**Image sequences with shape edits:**
* * * *

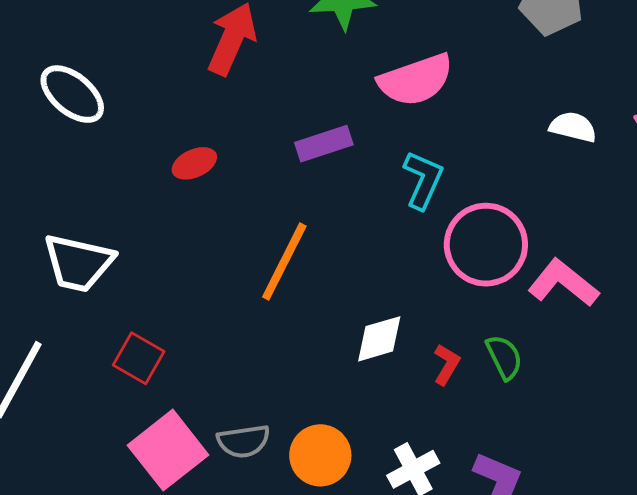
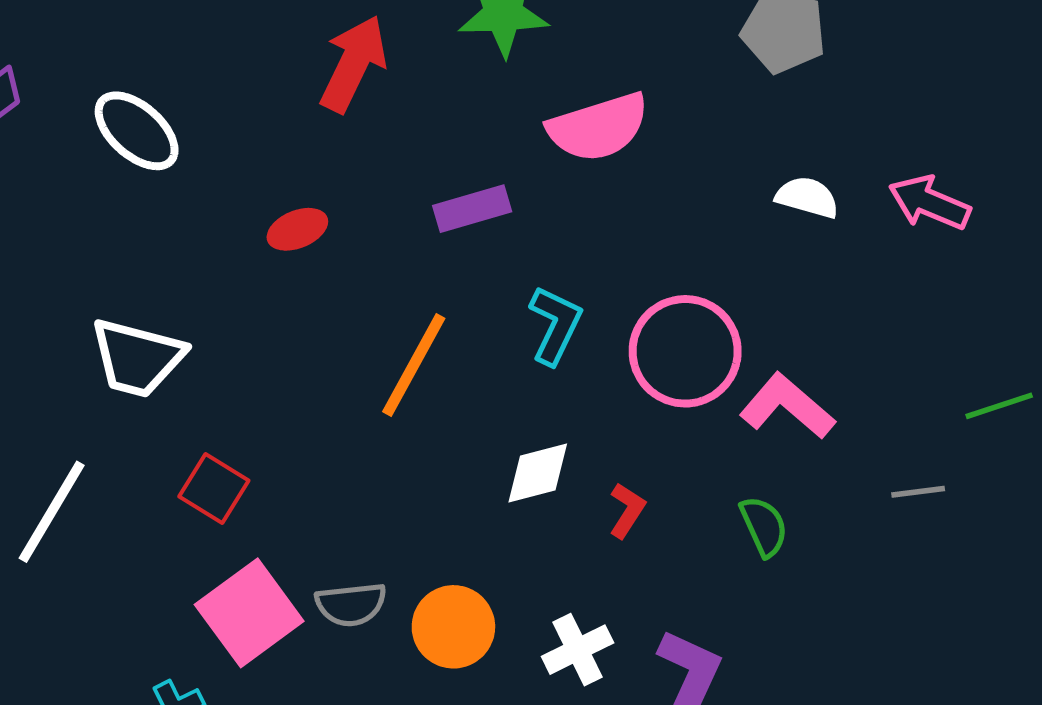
cyan L-shape: (423, 180) -> (555, 325), moved
green semicircle: (504, 357) -> (764, 526), moved

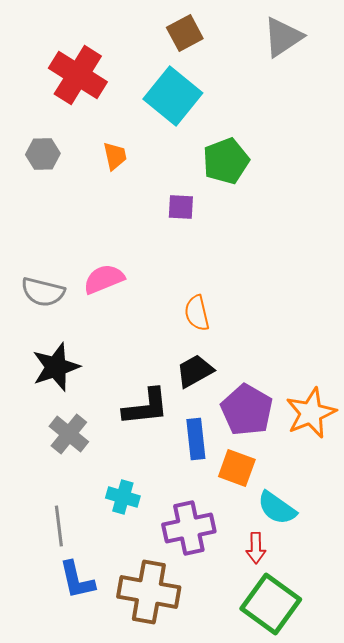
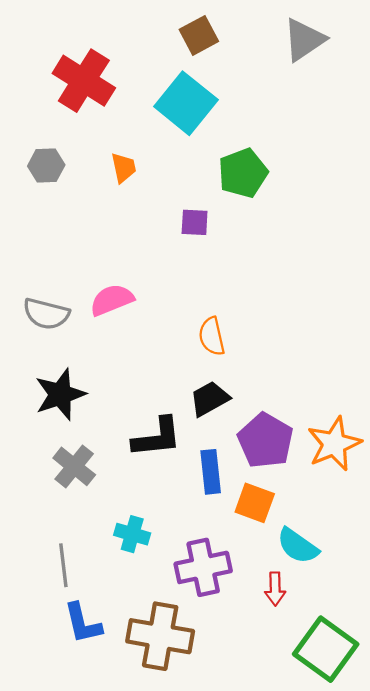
green square: (271, 604) -> (326, 649), moved

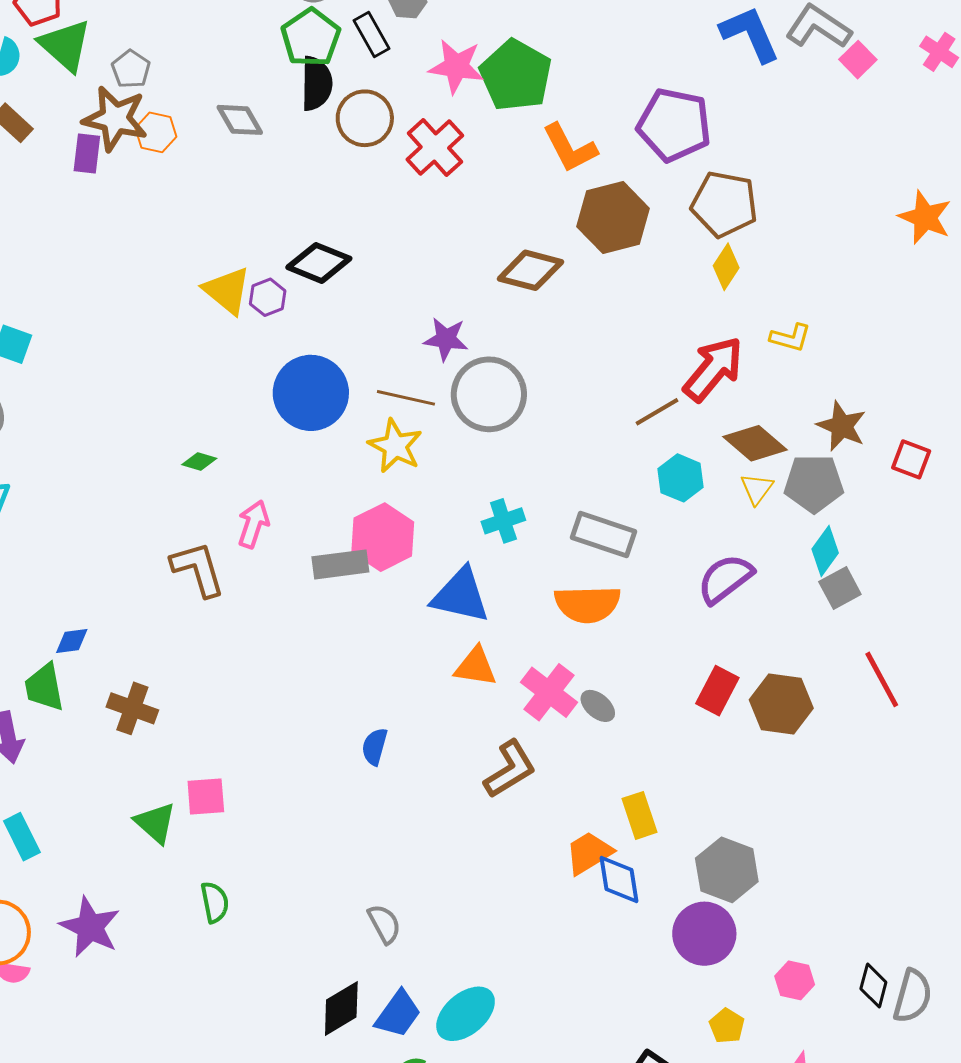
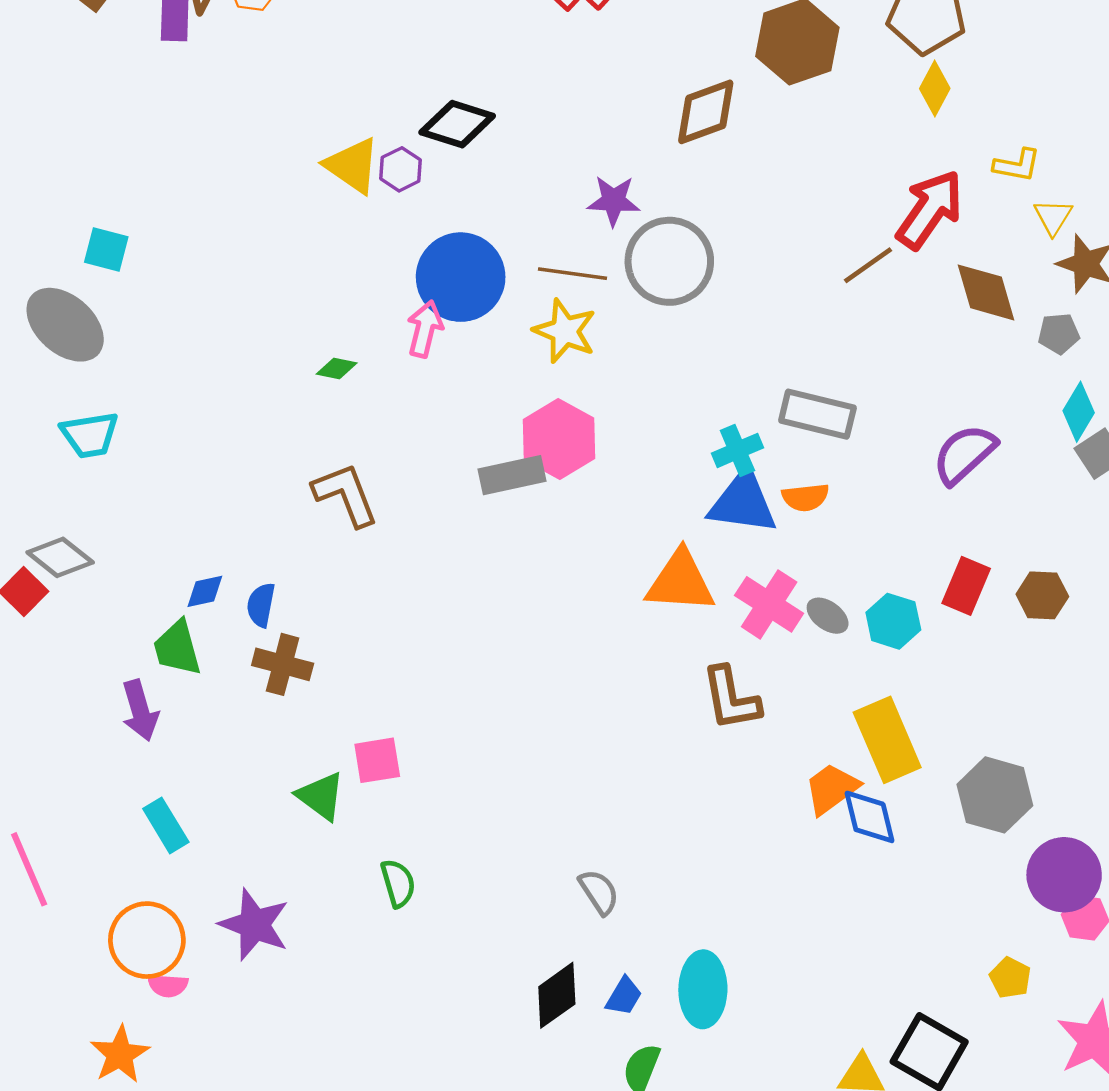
brown diamond: (530, 270) -> (706, 112), turned -30
brown diamond: (755, 443) -> (986, 292), turned 38
cyan hexagon: (681, 478) -> (893, 621), moved
gray pentagon: (814, 483) -> (1059, 334), size x0.6
yellow triangle: (757, 489) -> (1053, 217), moved
cyan cross: (503, 521) -> (737, 450), moved
pink arrow: (253, 524) -> (425, 329), moved
blue triangle: (461, 595) -> (743, 502), moved
orange semicircle: (587, 604) -> (805, 497), size x0.6
orange triangle: (475, 667) -> (680, 582), size x1.4
brown hexagon: (781, 704) -> (1042, 595), size x0.7
blue semicircle: (375, 747) -> (261, 605), moved
brown L-shape: (510, 769) -> (731, 698), turned 116
yellow rectangle: (639, 815) -> (887, 740), size x1.5
purple circle: (704, 934) -> (1064, 875), moved
blue trapezoid: (398, 1014) -> (624, 996), size x0.7
cyan ellipse: (466, 1014) -> (703, 989), turned -44

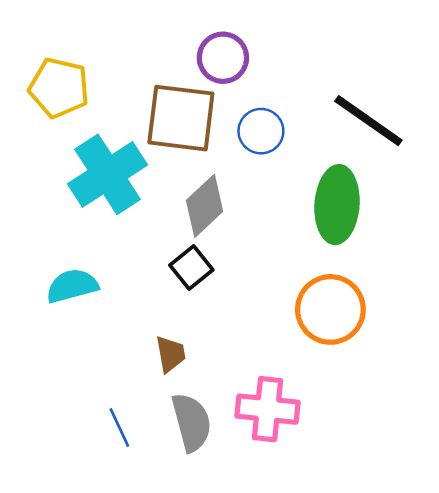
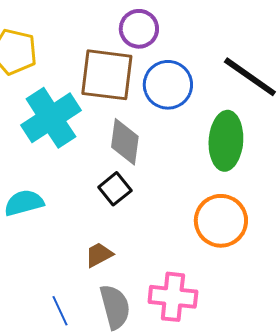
blue circle: (261, 131) -> (168, 85), size x1.4
gray diamond: (205, 206) -> (125, 142), turned -39
brown trapezoid: (170, 354) -> (99, 255), turned -108

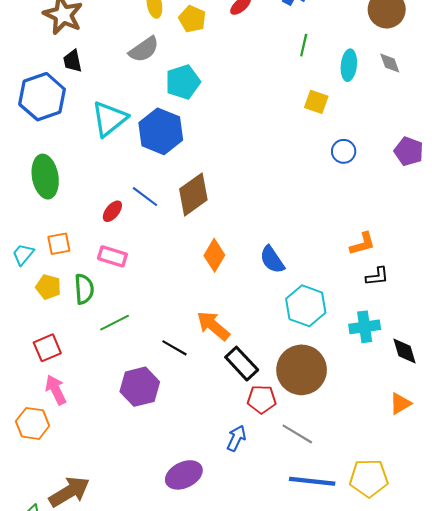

* * * *

**Work request:**
Each line between the one holding "green semicircle: (504, 357)" and the one holding "yellow triangle: (757, 489)", inclusive, should be copied exactly as it appears above, and pictures should be omitted.

**Response below:**
green semicircle: (504, 357) -> (764, 526), moved

green square: (271, 604) -> (326, 649), moved

brown diamond: (530, 270) -> (706, 112), turned -30
brown diamond: (755, 443) -> (986, 292), turned 38
cyan hexagon: (681, 478) -> (893, 621), moved
gray pentagon: (814, 483) -> (1059, 334), size x0.6
yellow triangle: (757, 489) -> (1053, 217), moved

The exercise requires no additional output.